What you need to do: Rewrite the listing below, changing every "wooden drawer at right" to "wooden cabinet at right" and keeping all other text the same.

Information shown:
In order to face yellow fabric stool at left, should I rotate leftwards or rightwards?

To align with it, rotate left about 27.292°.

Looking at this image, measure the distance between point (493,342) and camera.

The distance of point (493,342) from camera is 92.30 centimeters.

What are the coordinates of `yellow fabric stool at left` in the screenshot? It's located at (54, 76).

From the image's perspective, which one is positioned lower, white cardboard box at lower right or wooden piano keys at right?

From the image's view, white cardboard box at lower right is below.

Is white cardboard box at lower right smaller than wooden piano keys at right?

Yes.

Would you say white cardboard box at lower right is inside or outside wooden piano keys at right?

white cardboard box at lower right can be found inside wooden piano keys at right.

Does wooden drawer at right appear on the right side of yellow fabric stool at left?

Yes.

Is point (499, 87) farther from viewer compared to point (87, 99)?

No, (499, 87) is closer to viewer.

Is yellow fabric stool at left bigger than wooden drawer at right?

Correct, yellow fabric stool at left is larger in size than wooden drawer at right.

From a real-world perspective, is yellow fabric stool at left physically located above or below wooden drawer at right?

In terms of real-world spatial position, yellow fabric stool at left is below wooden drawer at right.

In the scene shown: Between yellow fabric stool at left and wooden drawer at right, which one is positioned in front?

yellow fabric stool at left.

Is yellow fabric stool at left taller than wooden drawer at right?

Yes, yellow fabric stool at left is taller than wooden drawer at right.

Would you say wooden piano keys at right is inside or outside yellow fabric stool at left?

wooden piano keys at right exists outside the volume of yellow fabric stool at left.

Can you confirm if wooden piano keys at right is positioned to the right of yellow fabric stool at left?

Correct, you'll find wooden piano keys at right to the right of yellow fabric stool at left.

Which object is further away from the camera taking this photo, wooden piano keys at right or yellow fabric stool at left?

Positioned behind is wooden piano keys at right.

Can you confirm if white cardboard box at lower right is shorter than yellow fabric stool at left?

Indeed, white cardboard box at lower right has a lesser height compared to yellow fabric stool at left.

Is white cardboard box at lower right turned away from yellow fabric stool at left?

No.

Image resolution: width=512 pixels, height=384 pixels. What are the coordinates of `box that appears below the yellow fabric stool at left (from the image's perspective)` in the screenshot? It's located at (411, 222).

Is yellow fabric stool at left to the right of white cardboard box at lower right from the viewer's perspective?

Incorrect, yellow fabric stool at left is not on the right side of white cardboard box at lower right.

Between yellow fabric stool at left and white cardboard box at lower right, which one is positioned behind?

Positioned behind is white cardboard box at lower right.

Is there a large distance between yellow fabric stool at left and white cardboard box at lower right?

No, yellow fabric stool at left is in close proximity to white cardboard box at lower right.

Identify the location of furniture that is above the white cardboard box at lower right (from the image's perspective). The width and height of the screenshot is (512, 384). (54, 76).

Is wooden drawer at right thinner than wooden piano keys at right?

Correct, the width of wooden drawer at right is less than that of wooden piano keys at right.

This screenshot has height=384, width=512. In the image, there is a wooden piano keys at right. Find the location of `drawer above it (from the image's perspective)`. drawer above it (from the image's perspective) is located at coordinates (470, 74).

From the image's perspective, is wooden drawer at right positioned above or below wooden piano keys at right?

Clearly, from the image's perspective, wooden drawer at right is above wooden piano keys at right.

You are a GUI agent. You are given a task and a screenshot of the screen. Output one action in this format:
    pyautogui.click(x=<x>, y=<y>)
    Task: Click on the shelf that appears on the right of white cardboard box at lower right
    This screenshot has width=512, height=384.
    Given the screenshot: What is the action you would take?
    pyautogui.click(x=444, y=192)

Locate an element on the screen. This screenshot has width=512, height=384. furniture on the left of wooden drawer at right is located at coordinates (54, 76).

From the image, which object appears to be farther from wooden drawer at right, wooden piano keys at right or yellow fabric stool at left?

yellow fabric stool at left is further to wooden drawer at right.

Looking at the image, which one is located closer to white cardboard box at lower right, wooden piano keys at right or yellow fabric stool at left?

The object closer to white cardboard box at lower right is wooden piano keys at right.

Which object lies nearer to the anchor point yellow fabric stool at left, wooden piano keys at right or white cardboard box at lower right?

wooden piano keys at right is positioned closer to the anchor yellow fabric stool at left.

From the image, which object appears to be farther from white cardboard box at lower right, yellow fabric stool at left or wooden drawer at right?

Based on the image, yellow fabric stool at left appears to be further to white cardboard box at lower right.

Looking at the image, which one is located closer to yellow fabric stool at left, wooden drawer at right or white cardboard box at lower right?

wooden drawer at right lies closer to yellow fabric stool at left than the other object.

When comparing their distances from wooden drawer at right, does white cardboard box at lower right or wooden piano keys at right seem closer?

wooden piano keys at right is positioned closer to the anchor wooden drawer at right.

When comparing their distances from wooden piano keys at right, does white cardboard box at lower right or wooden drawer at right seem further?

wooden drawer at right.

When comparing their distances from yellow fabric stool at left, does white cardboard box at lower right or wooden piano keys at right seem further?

Result for this exercise:
In order to face yellow fabric stool at left, should I rotate leftwards or rightwards?

To align with it, rotate left about 27.292°.

Looking at this image, measure the distance between point (493,342) and camera.

The distance of point (493,342) from camera is 92.30 centimeters.

What are the coordinates of `yellow fabric stool at left` in the screenshot? It's located at (54, 76).

From the image's perspective, which one is positioned lower, white cardboard box at lower right or wooden piano keys at right?

From the image's view, white cardboard box at lower right is below.

Is white cardboard box at lower right smaller than wooden piano keys at right?

Yes.

Would you say white cardboard box at lower right is inside or outside wooden piano keys at right?

white cardboard box at lower right can be found inside wooden piano keys at right.

Does wooden cabinet at right appear on the right side of yellow fabric stool at left?

Yes.

Is point (499, 87) farther from viewer compared to point (87, 99)?

No, (499, 87) is closer to viewer.

Is yellow fabric stool at left bigger than wooden cabinet at right?

Correct, yellow fabric stool at left is larger in size than wooden cabinet at right.

From a real-world perspective, is yellow fabric stool at left physically located above or below wooden cabinet at right?

In terms of real-world spatial position, yellow fabric stool at left is below wooden cabinet at right.

In the scene shown: Between yellow fabric stool at left and wooden cabinet at right, which one is positioned in front?

yellow fabric stool at left.

Is yellow fabric stool at left taller than wooden cabinet at right?

Yes, yellow fabric stool at left is taller than wooden cabinet at right.

Would you say wooden piano keys at right is inside or outside yellow fabric stool at left?

wooden piano keys at right exists outside the volume of yellow fabric stool at left.

Can you confirm if wooden piano keys at right is positioned to the right of yellow fabric stool at left?

Correct, you'll find wooden piano keys at right to the right of yellow fabric stool at left.

Which object is further away from the camera taking this photo, wooden piano keys at right or yellow fabric stool at left?

Positioned behind is wooden piano keys at right.

Can you confirm if white cardboard box at lower right is shorter than yellow fabric stool at left?

Indeed, white cardboard box at lower right has a lesser height compared to yellow fabric stool at left.

Is white cardboard box at lower right turned away from yellow fabric stool at left?

No.

Image resolution: width=512 pixels, height=384 pixels. What are the coordinates of `box that appears below the yellow fabric stool at left (from the image's perspective)` in the screenshot? It's located at (411, 222).

Is yellow fabric stool at left to the right of white cardboard box at lower right from the viewer's perspective?

Incorrect, yellow fabric stool at left is not on the right side of white cardboard box at lower right.

Between yellow fabric stool at left and white cardboard box at lower right, which one is positioned behind?

Positioned behind is white cardboard box at lower right.

Is there a large distance between yellow fabric stool at left and white cardboard box at lower right?

No, yellow fabric stool at left is in close proximity to white cardboard box at lower right.

Identify the location of furniture that is above the white cardboard box at lower right (from the image's perspective). The width and height of the screenshot is (512, 384). (54, 76).

Is wooden cabinet at right thinner than wooden piano keys at right?

Correct, the width of wooden cabinet at right is less than that of wooden piano keys at right.

This screenshot has height=384, width=512. In the image, there is a wooden piano keys at right. Find the location of `drawer above it (from the image's perspective)`. drawer above it (from the image's perspective) is located at coordinates (470, 74).

From the image's perspective, is wooden cabinet at right positioned above or below wooden piano keys at right?

Clearly, from the image's perspective, wooden cabinet at right is above wooden piano keys at right.

You are a GUI agent. You are given a task and a screenshot of the screen. Output one action in this format:
    pyautogui.click(x=<x>, y=<y>)
    Task: Click on the shelf that appears on the right of white cardboard box at lower right
    This screenshot has width=512, height=384.
    Given the screenshot: What is the action you would take?
    pyautogui.click(x=444, y=192)

Locate an element on the screen. This screenshot has width=512, height=384. furniture on the left of wooden cabinet at right is located at coordinates (54, 76).

From the image, which object appears to be farther from wooden cabinet at right, wooden piano keys at right or yellow fabric stool at left?

yellow fabric stool at left is further to wooden cabinet at right.

Looking at the image, which one is located closer to white cardboard box at lower right, wooden piano keys at right or yellow fabric stool at left?

The object closer to white cardboard box at lower right is wooden piano keys at right.

Which object lies nearer to the anchor point yellow fabric stool at left, wooden piano keys at right or white cardboard box at lower right?

wooden piano keys at right is positioned closer to the anchor yellow fabric stool at left.

From the image, which object appears to be farther from white cardboard box at lower right, yellow fabric stool at left or wooden cabinet at right?

Based on the image, yellow fabric stool at left appears to be further to white cardboard box at lower right.

Looking at the image, which one is located closer to yellow fabric stool at left, wooden cabinet at right or white cardboard box at lower right?

wooden cabinet at right lies closer to yellow fabric stool at left than the other object.

When comparing their distances from wooden cabinet at right, does white cardboard box at lower right or wooden piano keys at right seem closer?

wooden piano keys at right is positioned closer to the anchor wooden cabinet at right.

When comparing their distances from wooden piano keys at right, does white cardboard box at lower right or wooden cabinet at right seem further?

wooden cabinet at right.

When comparing their distances from yellow fabric stool at left, does white cardboard box at lower right or wooden piano keys at right seem further?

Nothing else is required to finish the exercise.